Exercise directions
Look through the data below for the line with "R210: 33k (IC204/in-, N1) -> none" and the line with "C6: 47nF (GND, VSS) -> 2.2uF (GND, VSS)", then output those two and all lines in between, exactly as written.

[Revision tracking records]
────────────────────────────────────────
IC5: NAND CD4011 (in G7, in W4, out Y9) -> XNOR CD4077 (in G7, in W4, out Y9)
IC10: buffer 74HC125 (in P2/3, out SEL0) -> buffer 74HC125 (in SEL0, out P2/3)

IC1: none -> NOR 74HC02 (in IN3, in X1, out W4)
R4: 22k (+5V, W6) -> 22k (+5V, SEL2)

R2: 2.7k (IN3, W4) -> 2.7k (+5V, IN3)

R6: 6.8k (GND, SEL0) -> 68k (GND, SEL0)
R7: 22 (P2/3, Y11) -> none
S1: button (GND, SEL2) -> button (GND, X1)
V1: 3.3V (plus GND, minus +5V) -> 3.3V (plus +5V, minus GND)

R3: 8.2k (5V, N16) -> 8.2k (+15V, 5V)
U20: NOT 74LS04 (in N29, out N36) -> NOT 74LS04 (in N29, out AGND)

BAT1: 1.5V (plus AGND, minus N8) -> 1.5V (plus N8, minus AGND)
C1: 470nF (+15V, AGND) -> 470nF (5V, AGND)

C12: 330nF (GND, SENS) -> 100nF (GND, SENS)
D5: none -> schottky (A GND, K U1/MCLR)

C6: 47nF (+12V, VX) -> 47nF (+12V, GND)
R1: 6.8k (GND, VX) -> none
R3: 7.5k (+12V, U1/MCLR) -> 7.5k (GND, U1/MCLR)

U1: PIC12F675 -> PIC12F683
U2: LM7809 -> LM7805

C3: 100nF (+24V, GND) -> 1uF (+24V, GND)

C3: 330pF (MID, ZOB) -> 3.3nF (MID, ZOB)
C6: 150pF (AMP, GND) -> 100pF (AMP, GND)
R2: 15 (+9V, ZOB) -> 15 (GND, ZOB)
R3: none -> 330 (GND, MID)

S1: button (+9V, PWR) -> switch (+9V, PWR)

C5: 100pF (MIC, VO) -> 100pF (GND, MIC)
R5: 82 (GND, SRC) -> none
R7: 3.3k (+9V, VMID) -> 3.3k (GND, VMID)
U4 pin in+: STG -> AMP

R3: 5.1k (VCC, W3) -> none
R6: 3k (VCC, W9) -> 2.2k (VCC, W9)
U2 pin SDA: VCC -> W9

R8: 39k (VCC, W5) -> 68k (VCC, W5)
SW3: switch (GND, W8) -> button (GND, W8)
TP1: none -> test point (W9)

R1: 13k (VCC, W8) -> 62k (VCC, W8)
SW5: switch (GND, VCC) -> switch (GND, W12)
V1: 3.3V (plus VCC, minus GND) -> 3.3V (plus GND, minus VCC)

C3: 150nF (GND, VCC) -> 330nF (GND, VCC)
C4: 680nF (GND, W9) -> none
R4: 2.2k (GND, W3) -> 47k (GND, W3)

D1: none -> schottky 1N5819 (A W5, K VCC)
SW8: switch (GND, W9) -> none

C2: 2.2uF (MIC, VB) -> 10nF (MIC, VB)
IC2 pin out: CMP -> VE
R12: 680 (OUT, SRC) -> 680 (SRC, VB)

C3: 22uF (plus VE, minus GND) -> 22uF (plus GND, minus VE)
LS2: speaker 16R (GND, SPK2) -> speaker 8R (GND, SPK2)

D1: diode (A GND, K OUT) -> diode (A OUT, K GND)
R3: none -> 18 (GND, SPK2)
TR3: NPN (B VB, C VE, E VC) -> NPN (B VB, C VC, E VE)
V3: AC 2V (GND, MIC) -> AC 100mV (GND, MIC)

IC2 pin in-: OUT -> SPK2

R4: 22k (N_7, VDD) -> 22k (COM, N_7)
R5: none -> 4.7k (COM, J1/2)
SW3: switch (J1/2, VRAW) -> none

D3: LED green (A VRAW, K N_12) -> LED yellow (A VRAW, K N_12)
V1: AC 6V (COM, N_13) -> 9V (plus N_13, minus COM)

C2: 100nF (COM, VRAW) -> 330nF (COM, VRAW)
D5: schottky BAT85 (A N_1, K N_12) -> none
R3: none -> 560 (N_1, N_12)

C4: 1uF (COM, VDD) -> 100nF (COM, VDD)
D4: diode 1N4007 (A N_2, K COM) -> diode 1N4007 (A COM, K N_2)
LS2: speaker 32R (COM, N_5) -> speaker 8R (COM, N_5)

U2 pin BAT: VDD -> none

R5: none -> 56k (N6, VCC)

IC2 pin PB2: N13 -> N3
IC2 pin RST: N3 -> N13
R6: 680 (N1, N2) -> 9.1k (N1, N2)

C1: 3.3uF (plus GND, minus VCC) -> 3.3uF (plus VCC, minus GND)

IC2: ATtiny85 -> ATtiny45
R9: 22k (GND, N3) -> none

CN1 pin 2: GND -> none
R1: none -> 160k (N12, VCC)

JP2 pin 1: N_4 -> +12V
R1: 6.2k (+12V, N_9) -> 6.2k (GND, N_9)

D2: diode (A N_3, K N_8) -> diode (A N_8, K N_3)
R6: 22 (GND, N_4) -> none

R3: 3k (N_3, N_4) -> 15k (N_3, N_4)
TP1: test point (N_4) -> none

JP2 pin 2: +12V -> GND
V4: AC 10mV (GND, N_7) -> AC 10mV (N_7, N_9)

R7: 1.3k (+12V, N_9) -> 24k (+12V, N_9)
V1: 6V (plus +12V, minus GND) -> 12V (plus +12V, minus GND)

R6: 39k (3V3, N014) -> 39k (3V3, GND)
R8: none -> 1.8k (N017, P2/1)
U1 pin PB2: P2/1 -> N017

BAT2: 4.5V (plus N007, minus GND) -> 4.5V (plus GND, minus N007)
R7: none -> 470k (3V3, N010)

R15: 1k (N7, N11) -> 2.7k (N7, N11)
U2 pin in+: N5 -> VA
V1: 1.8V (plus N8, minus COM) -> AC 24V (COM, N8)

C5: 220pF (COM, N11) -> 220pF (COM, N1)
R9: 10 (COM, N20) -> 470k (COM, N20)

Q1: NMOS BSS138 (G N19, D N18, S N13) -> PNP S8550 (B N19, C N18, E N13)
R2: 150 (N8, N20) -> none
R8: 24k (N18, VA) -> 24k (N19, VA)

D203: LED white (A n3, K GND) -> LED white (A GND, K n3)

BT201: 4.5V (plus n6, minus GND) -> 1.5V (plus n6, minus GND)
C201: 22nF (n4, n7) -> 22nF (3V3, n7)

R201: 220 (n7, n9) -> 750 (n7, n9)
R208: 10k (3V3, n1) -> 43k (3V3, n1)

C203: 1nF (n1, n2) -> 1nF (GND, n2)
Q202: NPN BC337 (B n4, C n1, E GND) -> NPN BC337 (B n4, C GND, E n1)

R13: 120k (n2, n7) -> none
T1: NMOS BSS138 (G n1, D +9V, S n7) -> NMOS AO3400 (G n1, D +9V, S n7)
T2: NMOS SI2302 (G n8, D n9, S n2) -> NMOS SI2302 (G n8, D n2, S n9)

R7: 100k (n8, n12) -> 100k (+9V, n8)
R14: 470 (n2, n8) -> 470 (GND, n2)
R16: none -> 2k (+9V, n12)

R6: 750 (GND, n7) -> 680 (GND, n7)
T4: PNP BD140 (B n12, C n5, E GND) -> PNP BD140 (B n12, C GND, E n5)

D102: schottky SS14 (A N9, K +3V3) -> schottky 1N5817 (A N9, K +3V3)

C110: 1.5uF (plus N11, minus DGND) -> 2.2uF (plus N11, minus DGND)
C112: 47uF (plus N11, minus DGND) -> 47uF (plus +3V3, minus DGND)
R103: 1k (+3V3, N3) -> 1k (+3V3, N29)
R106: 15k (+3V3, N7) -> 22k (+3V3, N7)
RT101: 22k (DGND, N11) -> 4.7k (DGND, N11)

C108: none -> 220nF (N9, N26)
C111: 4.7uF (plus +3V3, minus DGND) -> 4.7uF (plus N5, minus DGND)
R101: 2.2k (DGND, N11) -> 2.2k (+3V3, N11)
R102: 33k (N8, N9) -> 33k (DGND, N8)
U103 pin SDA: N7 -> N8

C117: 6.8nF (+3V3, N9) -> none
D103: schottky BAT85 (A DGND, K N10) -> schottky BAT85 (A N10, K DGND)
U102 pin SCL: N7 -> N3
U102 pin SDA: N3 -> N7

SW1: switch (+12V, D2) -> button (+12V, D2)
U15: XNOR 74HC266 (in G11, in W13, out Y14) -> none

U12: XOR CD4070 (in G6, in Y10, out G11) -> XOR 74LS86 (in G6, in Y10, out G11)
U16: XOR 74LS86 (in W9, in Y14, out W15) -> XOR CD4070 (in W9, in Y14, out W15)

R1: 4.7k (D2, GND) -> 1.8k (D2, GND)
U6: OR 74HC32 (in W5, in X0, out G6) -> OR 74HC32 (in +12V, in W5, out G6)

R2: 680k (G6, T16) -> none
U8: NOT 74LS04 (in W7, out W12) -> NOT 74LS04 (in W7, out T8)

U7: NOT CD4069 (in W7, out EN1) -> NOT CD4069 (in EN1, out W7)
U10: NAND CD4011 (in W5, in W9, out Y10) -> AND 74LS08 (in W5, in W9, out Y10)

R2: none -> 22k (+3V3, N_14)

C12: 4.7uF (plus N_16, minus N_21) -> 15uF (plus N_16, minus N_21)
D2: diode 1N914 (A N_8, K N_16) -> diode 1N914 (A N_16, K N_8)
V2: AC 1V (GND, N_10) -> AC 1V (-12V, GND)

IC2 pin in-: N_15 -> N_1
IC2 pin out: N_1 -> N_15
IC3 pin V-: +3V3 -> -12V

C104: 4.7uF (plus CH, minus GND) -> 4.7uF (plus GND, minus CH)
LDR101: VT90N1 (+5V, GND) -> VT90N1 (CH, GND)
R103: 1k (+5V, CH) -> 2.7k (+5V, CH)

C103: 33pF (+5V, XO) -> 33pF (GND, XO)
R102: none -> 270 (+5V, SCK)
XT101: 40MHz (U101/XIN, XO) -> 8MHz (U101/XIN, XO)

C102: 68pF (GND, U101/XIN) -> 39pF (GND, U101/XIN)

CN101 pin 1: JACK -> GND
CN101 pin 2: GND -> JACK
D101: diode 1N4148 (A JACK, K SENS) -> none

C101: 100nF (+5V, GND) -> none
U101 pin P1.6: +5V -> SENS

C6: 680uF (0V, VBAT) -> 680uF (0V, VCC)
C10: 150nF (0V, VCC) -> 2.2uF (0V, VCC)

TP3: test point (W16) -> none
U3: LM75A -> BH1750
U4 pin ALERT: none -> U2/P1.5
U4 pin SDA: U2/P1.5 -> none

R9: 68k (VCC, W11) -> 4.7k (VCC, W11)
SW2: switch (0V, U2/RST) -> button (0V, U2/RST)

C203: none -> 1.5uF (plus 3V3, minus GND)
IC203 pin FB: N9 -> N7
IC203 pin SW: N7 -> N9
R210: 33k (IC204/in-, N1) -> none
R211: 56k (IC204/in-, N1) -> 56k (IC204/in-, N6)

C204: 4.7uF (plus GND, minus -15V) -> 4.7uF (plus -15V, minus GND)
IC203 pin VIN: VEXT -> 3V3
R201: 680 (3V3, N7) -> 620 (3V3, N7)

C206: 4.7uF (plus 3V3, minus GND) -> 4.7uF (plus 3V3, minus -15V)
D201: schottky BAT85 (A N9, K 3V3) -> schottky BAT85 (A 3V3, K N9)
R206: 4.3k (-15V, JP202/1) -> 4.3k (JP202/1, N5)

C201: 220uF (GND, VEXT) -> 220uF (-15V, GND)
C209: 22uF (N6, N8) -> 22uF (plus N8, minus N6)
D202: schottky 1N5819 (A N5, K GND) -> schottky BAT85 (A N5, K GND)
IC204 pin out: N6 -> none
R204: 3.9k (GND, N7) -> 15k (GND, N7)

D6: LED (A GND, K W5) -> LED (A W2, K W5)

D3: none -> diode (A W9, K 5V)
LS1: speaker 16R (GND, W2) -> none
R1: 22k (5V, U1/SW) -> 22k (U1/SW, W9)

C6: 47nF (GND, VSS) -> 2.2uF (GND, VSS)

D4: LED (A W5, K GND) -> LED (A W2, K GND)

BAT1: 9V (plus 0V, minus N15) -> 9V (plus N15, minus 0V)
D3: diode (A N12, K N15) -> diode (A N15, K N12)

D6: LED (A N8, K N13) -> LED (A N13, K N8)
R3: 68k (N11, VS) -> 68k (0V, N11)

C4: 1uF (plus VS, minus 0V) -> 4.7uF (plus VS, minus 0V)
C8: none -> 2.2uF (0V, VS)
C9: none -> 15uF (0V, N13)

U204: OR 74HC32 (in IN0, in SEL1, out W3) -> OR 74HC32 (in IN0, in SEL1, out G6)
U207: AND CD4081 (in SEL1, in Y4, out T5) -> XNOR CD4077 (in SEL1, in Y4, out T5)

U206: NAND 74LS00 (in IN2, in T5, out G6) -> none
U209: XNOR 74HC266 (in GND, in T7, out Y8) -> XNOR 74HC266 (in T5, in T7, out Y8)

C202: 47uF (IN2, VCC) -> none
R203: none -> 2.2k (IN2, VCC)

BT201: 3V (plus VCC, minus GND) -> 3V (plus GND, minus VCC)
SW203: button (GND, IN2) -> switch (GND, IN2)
────────────────────────────────────────
Result for this exercise
R210: 33k (IC204/in-, N1) -> none
R211: 56k (IC204/in-, N1) -> 56k (IC204/in-, N6)

C204: 4.7uF (plus GND, minus -15V) -> 4.7uF (plus -15V, minus GND)
IC203 pin VIN: VEXT -> 3V3
R201: 680 (3V3, N7) -> 620 (3V3, N7)

C206: 4.7uF (plus 3V3, minus GND) -> 4.7uF (plus 3V3, minus -15V)
D201: schottky BAT85 (A N9, K 3V3) -> schottky BAT85 (A 3V3, K N9)
R206: 4.3k (-15V, JP202/1) -> 4.3k (JP202/1, N5)

C201: 220uF (GND, VEXT) -> 220uF (-15V, GND)
C209: 22uF (N6, N8) -> 22uF (plus N8, minus N6)
D202: schottky 1N5819 (A N5, K GND) -> schottky BAT85 (A N5, K GND)
IC204 pin out: N6 -> none
R204: 3.9k (GND, N7) -> 15k (GND, N7)

D6: LED (A GND, K W5) -> LED (A W2, K W5)

D3: none -> diode (A W9, K 5V)
LS1: speaker 16R (GND, W2) -> none
R1: 22k (5V, U1/SW) -> 22k (U1/SW, W9)

C6: 47nF (GND, VSS) -> 2.2uF (GND, VSS)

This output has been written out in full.